● **WORK TO BE COMPLETED**
An exact copy is all that is wanted: the lines from the one with "blue brick G9:L9" through the end of the listing below, both included, minus any pictures.

● **INPUT RECORDS**
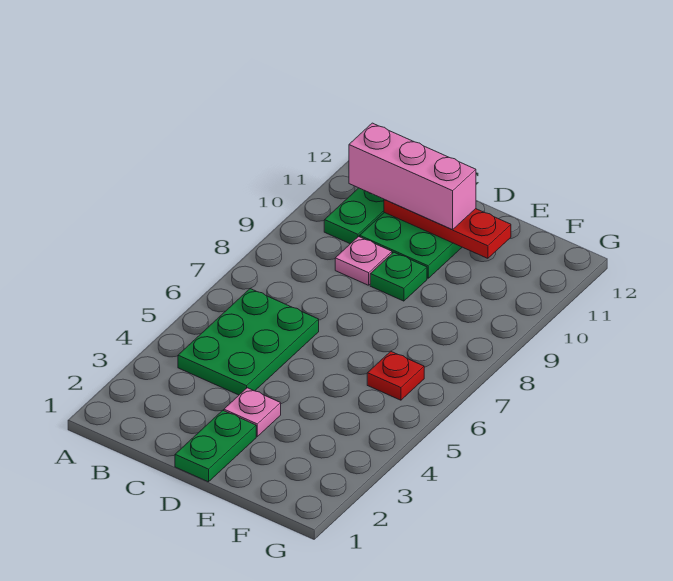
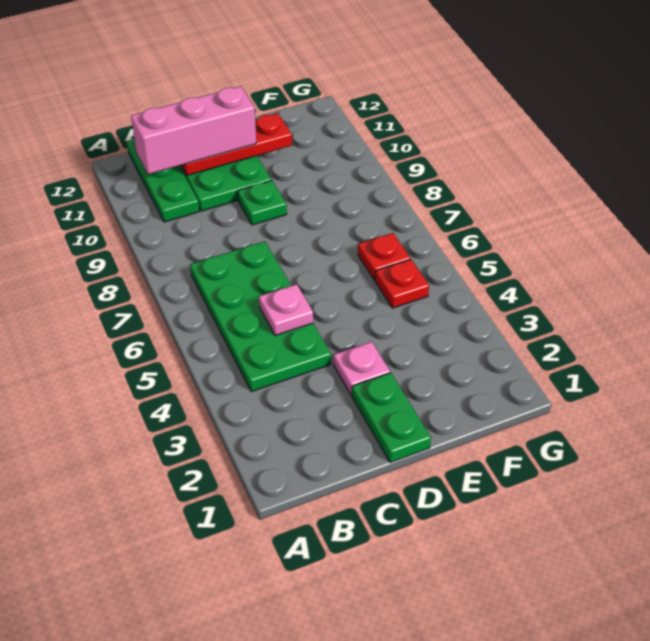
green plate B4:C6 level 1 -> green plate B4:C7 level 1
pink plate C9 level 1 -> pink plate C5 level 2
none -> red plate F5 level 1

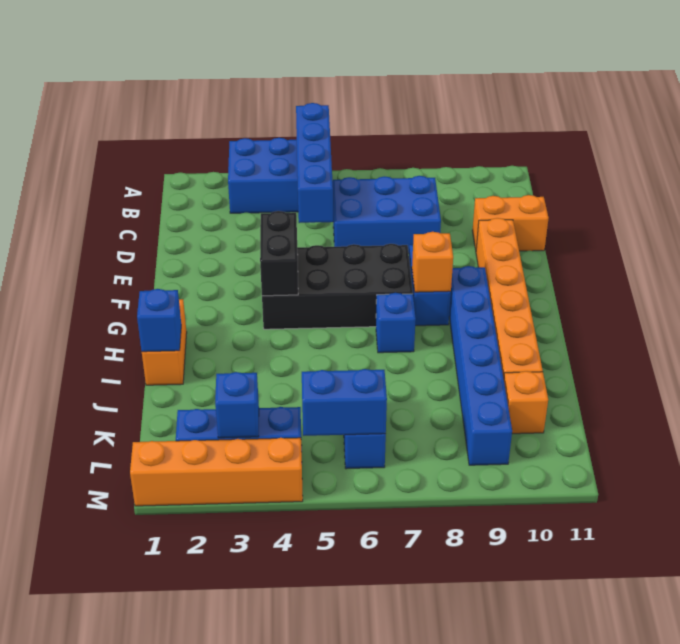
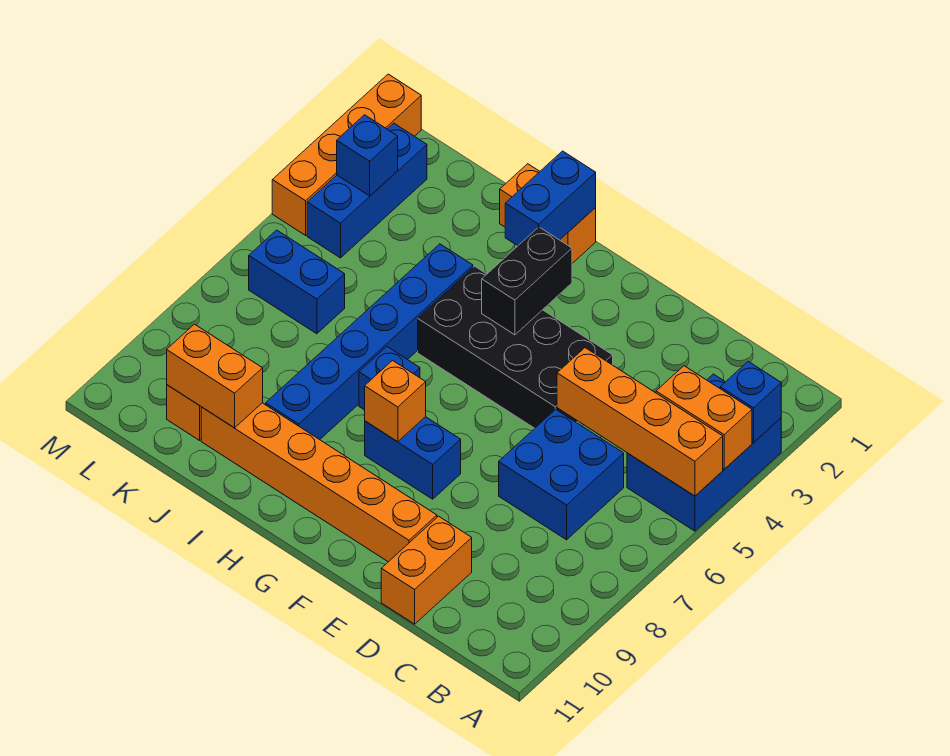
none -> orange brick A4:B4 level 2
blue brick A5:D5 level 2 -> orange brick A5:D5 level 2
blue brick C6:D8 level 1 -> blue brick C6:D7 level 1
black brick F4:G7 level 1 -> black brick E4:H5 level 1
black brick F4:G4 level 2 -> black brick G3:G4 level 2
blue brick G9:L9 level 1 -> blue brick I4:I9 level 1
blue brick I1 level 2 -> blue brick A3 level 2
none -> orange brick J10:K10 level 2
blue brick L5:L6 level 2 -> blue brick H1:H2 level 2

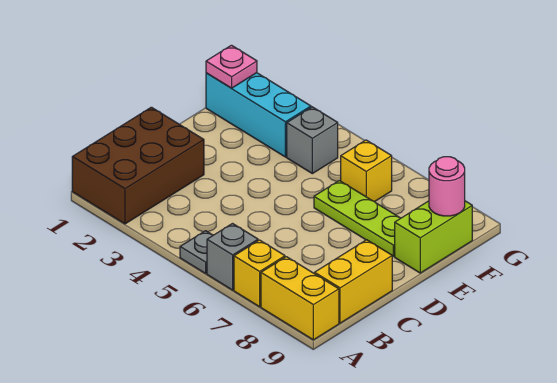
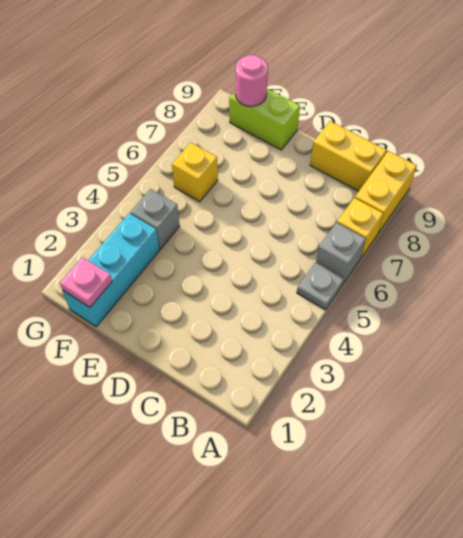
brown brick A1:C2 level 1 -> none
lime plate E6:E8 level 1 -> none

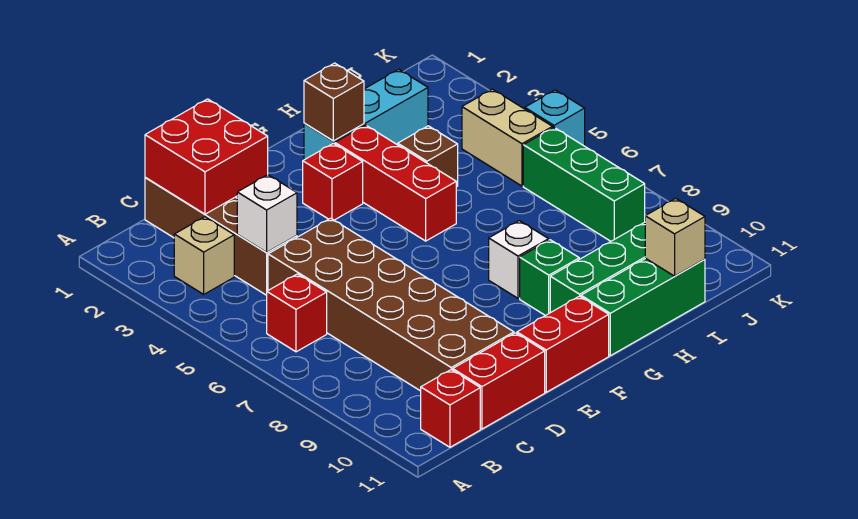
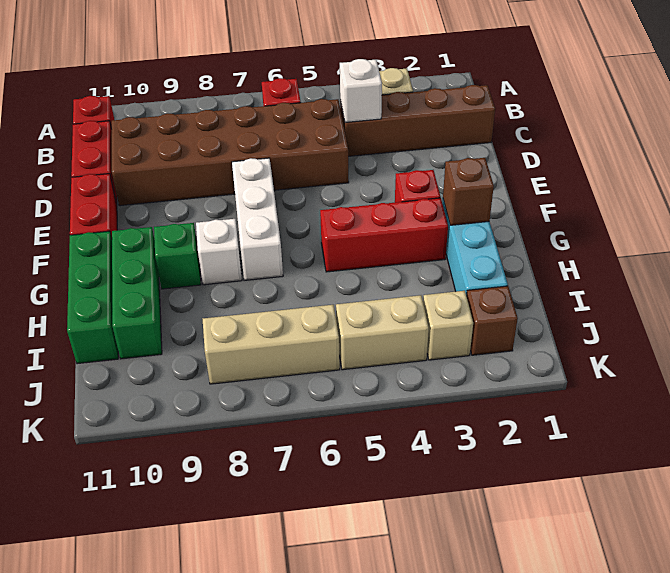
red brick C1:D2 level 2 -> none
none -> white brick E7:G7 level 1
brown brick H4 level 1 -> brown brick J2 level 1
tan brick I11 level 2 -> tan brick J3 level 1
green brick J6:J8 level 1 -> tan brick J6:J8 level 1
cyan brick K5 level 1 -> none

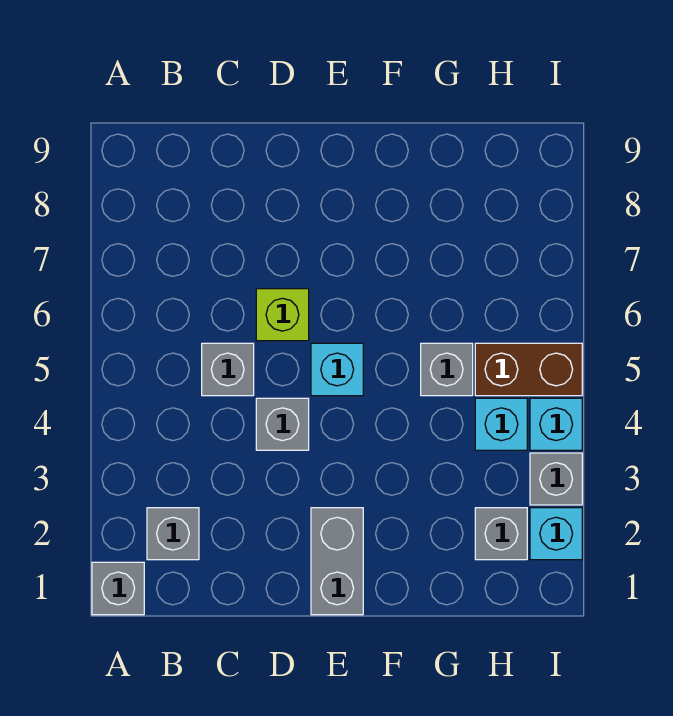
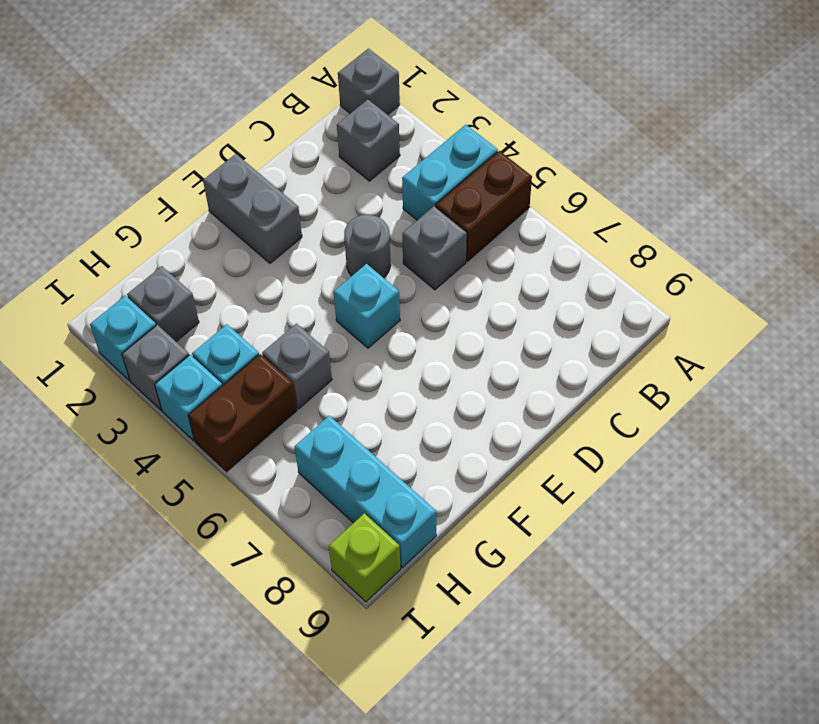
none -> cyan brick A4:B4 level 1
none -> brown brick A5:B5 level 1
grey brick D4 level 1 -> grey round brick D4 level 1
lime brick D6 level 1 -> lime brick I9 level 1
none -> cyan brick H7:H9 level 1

● **REPLY TO THE TASK**
blue brick G9:L9 level 1 -> blue brick I4:I9 level 1
blue brick I1 level 2 -> blue brick A3 level 2
none -> orange brick J10:K10 level 2
blue brick L5:L6 level 2 -> blue brick H1:H2 level 2

brown brick A1:C2 level 1 -> none
lime plate E6:E8 level 1 -> none

red brick C1:D2 level 2 -> none
none -> white brick E7:G7 level 1
brown brick H4 level 1 -> brown brick J2 level 1
tan brick I11 level 2 -> tan brick J3 level 1
green brick J6:J8 level 1 -> tan brick J6:J8 level 1
cyan brick K5 level 1 -> none

none -> cyan brick A4:B4 level 1
none -> brown brick A5:B5 level 1
grey brick D4 level 1 -> grey round brick D4 level 1
lime brick D6 level 1 -> lime brick I9 level 1
none -> cyan brick H7:H9 level 1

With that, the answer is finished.